> [ACTIVITY]:
From the first line to the last, return the data exactly, with no pictures.
(Beginning of EXTRACTED RECORDS)
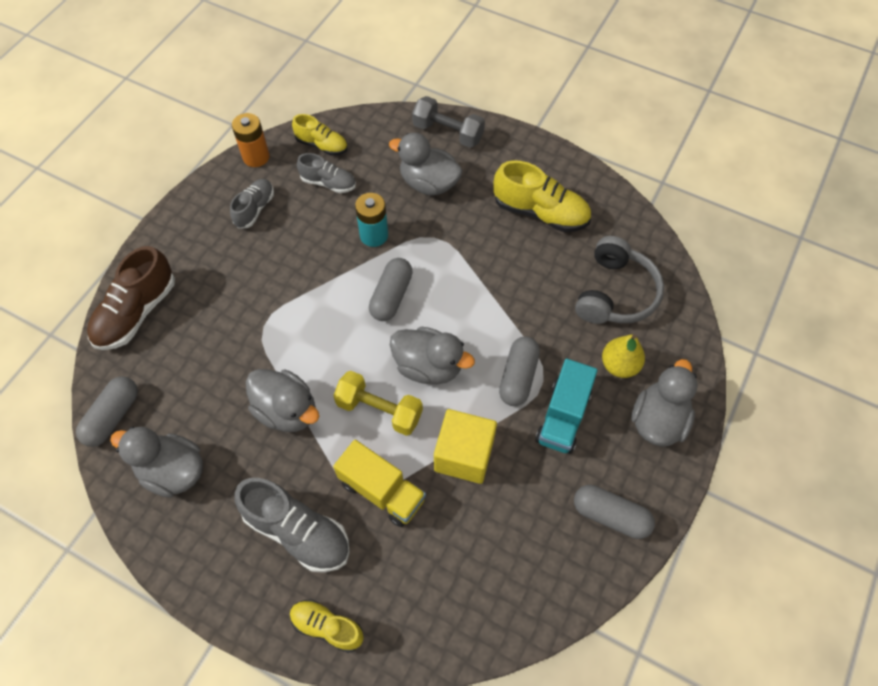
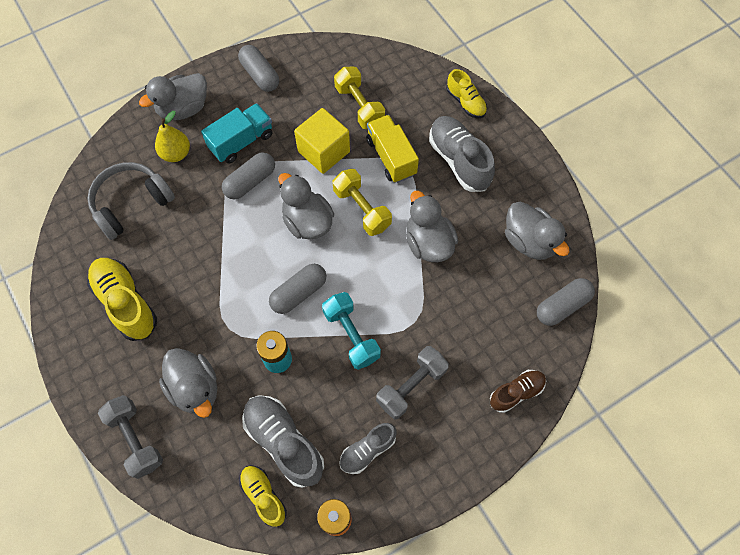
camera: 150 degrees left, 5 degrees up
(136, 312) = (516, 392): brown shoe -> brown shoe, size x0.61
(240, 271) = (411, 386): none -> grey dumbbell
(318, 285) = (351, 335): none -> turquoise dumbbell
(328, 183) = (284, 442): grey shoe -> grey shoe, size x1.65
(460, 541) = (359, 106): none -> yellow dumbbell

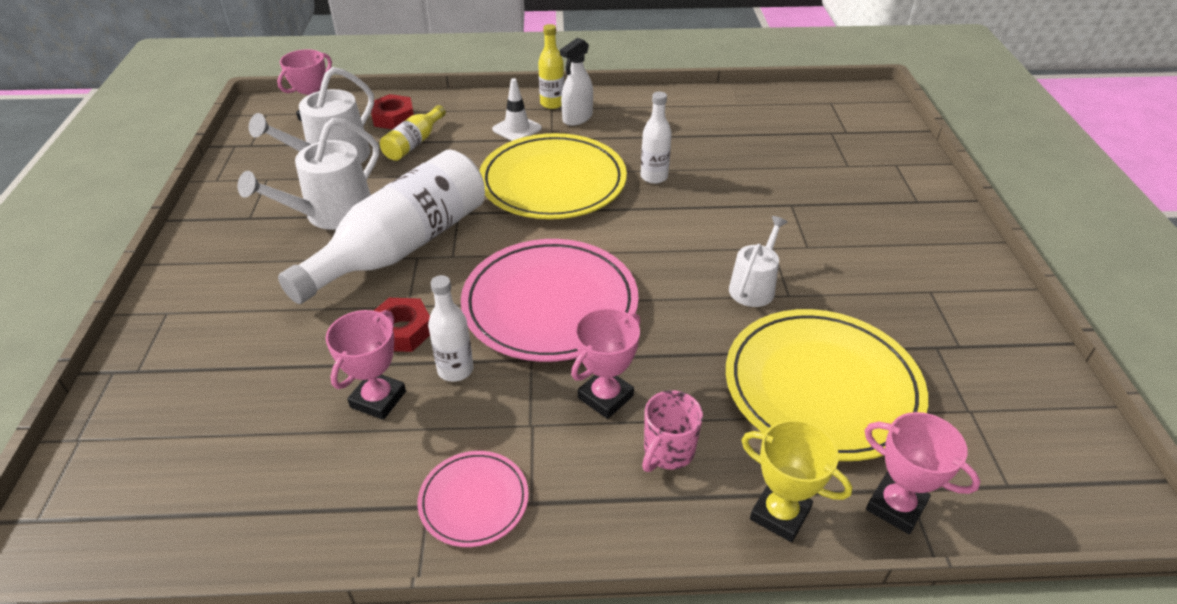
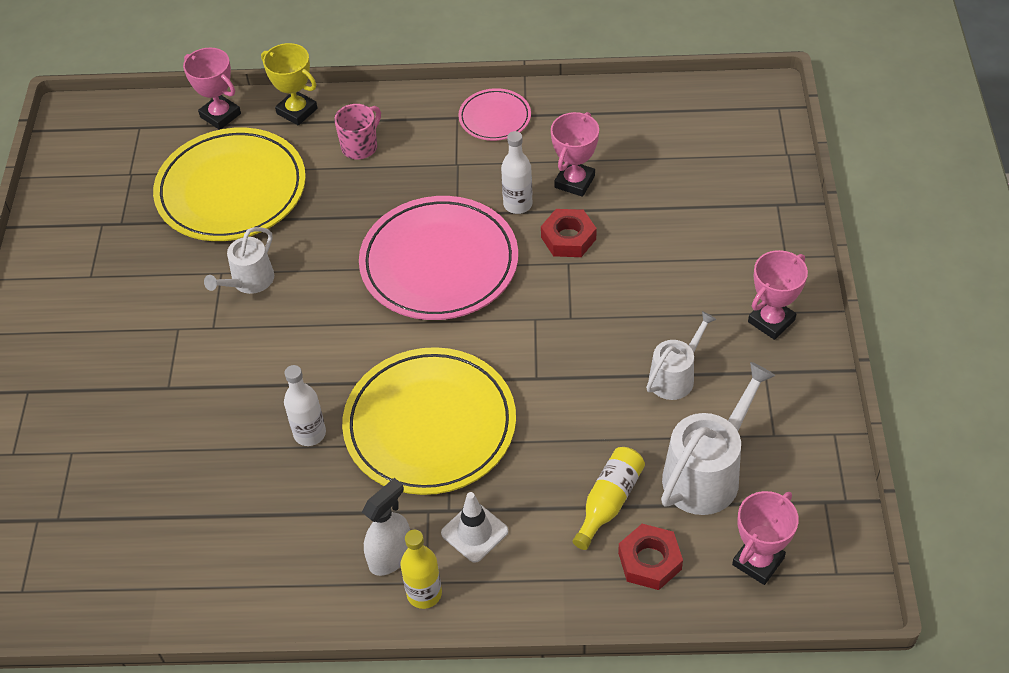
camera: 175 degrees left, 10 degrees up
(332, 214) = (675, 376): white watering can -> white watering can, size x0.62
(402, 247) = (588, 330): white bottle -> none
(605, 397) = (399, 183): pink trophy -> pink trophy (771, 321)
(End of EXTRACTED RECORDS)
> [OUTPUT FOR THIS EXERCISE]:
camera: 150 degrees left, 5 degrees up
(136, 312) = (516, 392): brown shoe -> brown shoe, size x0.61
(240, 271) = (411, 386): none -> grey dumbbell
(318, 285) = (351, 335): none -> turquoise dumbbell
(328, 183) = (284, 442): grey shoe -> grey shoe, size x1.65
(460, 541) = (359, 106): none -> yellow dumbbell

camera: 175 degrees left, 10 degrees up
(332, 214) = (675, 376): white watering can -> white watering can, size x0.62
(402, 247) = (588, 330): white bottle -> none
(605, 397) = (399, 183): pink trophy -> pink trophy (771, 321)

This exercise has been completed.